►
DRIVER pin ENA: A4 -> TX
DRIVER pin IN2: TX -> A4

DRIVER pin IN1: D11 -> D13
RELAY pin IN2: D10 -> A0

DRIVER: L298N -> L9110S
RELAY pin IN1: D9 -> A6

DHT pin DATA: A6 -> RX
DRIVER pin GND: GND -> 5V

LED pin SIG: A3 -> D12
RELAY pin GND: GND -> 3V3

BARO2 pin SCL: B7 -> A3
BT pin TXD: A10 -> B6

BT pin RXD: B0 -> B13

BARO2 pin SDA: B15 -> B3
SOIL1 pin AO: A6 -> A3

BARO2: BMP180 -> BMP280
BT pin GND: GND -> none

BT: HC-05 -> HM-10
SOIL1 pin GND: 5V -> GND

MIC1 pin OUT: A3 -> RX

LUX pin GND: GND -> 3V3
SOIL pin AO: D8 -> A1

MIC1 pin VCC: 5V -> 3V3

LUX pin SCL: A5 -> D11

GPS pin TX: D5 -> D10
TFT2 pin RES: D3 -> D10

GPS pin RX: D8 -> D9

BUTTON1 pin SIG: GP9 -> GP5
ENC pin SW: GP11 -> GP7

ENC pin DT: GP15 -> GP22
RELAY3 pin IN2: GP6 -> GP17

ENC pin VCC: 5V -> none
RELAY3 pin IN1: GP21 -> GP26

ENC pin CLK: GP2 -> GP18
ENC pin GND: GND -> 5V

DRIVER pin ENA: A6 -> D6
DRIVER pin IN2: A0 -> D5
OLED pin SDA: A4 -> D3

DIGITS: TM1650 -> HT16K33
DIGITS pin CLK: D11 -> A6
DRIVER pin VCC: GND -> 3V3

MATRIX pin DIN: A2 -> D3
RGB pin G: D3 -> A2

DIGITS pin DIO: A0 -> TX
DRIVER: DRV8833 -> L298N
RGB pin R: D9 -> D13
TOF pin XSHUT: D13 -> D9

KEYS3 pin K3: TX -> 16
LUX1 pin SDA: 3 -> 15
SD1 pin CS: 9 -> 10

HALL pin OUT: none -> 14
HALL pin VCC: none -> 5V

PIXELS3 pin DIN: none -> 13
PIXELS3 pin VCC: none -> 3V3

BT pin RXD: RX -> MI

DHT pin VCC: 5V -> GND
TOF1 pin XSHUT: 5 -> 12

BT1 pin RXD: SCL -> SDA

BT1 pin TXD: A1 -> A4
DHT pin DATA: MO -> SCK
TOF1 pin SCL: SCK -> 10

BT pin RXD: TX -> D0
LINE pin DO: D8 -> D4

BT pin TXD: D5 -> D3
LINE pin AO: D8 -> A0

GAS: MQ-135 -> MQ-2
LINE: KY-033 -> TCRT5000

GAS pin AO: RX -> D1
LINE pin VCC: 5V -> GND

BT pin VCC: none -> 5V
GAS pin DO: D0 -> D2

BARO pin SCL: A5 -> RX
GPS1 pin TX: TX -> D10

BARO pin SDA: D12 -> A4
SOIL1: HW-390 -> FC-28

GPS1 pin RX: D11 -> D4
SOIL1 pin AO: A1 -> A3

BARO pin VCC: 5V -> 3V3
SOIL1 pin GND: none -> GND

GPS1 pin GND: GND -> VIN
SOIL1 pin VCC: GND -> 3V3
◄
**What the exercise asks:** Beginning with the first line, transcribe the complete listing exactly.

**Result of the exercise:**
DRIVER pin ENA: A4 -> TX
DRIVER pin IN2: TX -> A4

DRIVER pin IN1: D11 -> D13
RELAY pin IN2: D10 -> A0

DRIVER: L298N -> L9110S
RELAY pin IN1: D9 -> A6

DHT pin DATA: A6 -> RX
DRIVER pin GND: GND -> 5V

LED pin SIG: A3 -> D12
RELAY pin GND: GND -> 3V3

BARO2 pin SCL: B7 -> A3
BT pin TXD: A10 -> B6

BT pin RXD: B0 -> B13

BARO2 pin SDA: B15 -> B3
SOIL1 pin AO: A6 -> A3

BARO2: BMP180 -> BMP280
BT pin GND: GND -> none

BT: HC-05 -> HM-10
SOIL1 pin GND: 5V -> GND

MIC1 pin OUT: A3 -> RX

LUX pin GND: GND -> 3V3
SOIL pin AO: D8 -> A1

MIC1 pin VCC: 5V -> 3V3

LUX pin SCL: A5 -> D11

GPS pin TX: D5 -> D10
TFT2 pin RES: D3 -> D10

GPS pin RX: D8 -> D9

BUTTON1 pin SIG: GP9 -> GP5
ENC pin SW: GP11 -> GP7

ENC pin DT: GP15 -> GP22
RELAY3 pin IN2: GP6 -> GP17

ENC pin VCC: 5V -> none
RELAY3 pin IN1: GP21 -> GP26

ENC pin CLK: GP2 -> GP18
ENC pin GND: GND -> 5V

DRIVER pin ENA: A6 -> D6
DRIVER pin IN2: A0 -> D5
OLED pin SDA: A4 -> D3

DIGITS: TM1650 -> HT16K33
DIGITS pin CLK: D11 -> A6
DRIVER pin VCC: GND -> 3V3

MATRIX pin DIN: A2 -> D3
RGB pin G: D3 -> A2

DIGITS pin DIO: A0 -> TX
DRIVER: DRV8833 -> L298N
RGB pin R: D9 -> D13
TOF pin XSHUT: D13 -> D9

KEYS3 pin K3: TX -> 16
LUX1 pin SDA: 3 -> 15
SD1 pin CS: 9 -> 10

HALL pin OUT: none -> 14
HALL pin VCC: none -> 5V

PIXELS3 pin DIN: none -> 13
PIXELS3 pin VCC: none -> 3V3

BT pin RXD: RX -> MI

DHT pin VCC: 5V -> GND
TOF1 pin XSHUT: 5 -> 12

BT1 pin RXD: SCL -> SDA

BT1 pin TXD: A1 -> A4
DHT pin DATA: MO -> SCK
TOF1 pin SCL: SCK -> 10

BT pin RXD: TX -> D0
LINE pin DO: D8 -> D4

BT pin TXD: D5 -> D3
LINE pin AO: D8 -> A0

GAS: MQ-135 -> MQ-2
LINE: KY-033 -> TCRT5000

GAS pin AO: RX -> D1
LINE pin VCC: 5V -> GND

BT pin VCC: none -> 5V
GAS pin DO: D0 -> D2

BARO pin SCL: A5 -> RX
GPS1 pin TX: TX -> D10

BARO pin SDA: D12 -> A4
SOIL1: HW-390 -> FC-28

GPS1 pin RX: D11 -> D4
SOIL1 pin AO: A1 -> A3

BARO pin VCC: 5V -> 3V3
SOIL1 pin GND: none -> GND

GPS1 pin GND: GND -> VIN
SOIL1 pin VCC: GND -> 3V3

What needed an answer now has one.